▶ **Task brief**
Exact repetition is the task: copy every entry below.

▶ **Dataset excerpts**
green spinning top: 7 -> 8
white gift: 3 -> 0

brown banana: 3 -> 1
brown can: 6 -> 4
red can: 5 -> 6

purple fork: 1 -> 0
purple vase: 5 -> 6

▶ **Result**
green spinning top: 7 -> 8
white gift: 3 -> 0

brown banana: 3 -> 1
brown can: 6 -> 4
red can: 5 -> 6

purple fork: 1 -> 0
purple vase: 5 -> 6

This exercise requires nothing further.